▶ _Assignment_
All lines from the start of the listing below through the line containing "BlackFlashlight <480 184>" are to be written out again exactly, and no others.

▶ _Recorded data_
+++

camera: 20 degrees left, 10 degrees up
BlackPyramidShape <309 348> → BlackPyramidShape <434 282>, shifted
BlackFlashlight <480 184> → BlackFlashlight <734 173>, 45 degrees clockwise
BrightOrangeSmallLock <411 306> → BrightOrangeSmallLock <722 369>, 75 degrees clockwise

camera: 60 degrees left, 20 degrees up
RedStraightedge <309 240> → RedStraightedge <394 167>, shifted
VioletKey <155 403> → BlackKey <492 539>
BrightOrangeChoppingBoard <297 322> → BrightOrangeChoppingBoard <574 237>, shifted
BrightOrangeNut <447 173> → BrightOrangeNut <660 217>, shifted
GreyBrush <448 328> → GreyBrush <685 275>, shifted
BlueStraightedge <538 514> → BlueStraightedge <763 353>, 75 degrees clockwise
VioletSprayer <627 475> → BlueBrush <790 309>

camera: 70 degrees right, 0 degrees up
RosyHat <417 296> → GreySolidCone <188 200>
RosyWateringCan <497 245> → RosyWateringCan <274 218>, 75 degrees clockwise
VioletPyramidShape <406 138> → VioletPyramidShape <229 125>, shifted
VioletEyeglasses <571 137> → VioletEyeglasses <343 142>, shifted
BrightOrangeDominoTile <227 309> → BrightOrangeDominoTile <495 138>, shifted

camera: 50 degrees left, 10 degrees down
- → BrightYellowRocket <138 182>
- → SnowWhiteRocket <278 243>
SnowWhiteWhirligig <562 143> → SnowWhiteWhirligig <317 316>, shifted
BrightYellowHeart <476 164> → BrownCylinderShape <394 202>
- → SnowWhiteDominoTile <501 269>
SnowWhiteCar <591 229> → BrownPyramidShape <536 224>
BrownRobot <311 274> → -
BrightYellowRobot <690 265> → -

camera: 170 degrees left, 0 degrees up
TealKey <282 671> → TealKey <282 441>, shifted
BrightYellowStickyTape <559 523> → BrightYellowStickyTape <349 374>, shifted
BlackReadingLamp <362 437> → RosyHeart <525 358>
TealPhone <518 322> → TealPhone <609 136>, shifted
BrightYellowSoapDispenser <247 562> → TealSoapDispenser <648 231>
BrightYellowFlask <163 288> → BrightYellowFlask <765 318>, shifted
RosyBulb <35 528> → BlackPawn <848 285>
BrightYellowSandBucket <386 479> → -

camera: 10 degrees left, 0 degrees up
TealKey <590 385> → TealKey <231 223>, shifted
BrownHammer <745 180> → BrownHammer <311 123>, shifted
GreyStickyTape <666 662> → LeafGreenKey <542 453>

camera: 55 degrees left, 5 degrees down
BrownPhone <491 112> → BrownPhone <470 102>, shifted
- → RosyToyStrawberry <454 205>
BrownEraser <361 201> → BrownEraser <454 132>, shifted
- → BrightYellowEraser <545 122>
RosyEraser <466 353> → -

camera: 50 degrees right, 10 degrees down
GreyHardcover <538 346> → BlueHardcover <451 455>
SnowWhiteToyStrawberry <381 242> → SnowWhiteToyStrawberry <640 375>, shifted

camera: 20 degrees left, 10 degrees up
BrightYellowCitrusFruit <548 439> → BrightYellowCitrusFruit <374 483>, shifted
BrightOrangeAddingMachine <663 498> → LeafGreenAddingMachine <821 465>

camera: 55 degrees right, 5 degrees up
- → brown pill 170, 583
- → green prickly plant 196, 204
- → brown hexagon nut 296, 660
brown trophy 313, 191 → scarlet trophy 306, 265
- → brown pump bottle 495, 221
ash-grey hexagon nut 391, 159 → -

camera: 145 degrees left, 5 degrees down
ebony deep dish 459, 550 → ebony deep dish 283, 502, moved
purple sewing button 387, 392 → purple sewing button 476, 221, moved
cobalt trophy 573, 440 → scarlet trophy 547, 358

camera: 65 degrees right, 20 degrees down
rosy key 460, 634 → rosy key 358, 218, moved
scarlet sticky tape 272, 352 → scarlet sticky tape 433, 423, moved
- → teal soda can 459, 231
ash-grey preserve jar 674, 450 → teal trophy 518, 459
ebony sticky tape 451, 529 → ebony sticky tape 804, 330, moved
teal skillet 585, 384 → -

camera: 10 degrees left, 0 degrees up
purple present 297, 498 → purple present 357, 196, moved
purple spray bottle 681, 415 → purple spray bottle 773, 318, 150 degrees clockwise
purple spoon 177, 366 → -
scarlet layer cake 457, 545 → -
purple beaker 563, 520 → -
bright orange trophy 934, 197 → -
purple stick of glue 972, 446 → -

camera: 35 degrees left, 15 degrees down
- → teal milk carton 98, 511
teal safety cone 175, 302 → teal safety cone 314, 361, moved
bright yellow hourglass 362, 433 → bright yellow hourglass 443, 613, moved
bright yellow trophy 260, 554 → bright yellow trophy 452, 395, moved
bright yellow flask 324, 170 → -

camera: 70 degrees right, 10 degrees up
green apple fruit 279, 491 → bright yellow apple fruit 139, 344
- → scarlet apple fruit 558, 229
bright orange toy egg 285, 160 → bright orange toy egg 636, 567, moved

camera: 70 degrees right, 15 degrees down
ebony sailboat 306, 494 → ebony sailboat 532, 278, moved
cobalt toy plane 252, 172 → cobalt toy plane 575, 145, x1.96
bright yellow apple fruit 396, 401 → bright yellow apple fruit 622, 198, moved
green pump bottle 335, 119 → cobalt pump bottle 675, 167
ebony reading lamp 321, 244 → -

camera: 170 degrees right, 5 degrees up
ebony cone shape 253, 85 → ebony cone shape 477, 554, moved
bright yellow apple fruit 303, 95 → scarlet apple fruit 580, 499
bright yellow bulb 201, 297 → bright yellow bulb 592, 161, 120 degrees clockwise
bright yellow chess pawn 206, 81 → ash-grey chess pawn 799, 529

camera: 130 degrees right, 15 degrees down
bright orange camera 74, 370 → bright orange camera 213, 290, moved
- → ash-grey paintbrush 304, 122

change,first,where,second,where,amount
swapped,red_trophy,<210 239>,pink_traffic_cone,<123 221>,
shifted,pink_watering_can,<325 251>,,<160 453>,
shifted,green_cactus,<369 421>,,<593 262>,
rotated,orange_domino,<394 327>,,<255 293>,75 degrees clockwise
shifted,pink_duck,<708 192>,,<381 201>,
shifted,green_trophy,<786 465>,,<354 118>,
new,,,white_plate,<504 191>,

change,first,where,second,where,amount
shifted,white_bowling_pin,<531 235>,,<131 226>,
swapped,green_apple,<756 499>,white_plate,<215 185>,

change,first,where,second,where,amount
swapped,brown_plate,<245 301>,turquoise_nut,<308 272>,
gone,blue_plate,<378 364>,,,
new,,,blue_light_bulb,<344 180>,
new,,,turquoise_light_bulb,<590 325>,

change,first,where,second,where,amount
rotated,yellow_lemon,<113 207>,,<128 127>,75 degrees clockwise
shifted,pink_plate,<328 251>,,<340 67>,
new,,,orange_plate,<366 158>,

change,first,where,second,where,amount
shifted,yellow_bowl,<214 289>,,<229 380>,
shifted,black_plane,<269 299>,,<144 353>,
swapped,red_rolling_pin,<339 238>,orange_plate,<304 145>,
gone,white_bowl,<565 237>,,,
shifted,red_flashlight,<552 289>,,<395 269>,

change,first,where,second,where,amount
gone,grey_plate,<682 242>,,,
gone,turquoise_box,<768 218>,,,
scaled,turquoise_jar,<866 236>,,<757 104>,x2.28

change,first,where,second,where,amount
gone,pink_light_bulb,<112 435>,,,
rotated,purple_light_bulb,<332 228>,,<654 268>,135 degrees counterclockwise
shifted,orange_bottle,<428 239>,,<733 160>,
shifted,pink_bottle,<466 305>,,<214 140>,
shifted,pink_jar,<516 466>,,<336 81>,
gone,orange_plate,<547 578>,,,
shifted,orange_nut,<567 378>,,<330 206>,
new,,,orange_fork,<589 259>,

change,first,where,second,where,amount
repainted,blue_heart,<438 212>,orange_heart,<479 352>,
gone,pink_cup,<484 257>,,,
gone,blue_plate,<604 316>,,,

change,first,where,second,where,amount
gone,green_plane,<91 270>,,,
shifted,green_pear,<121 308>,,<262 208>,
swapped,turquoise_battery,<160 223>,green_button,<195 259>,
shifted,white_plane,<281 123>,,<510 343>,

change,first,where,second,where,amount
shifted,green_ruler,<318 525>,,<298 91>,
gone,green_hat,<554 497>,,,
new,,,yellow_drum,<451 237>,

+++

▶ _Problem solution_
camera: 20 degrees left, 10 degrees up
BlackPyramidShape <309 348> → BlackPyramidShape <434 282>, shifted
BlackFlashlight <480 184> → BlackFlashlight <734 173>, 45 degrees clockwise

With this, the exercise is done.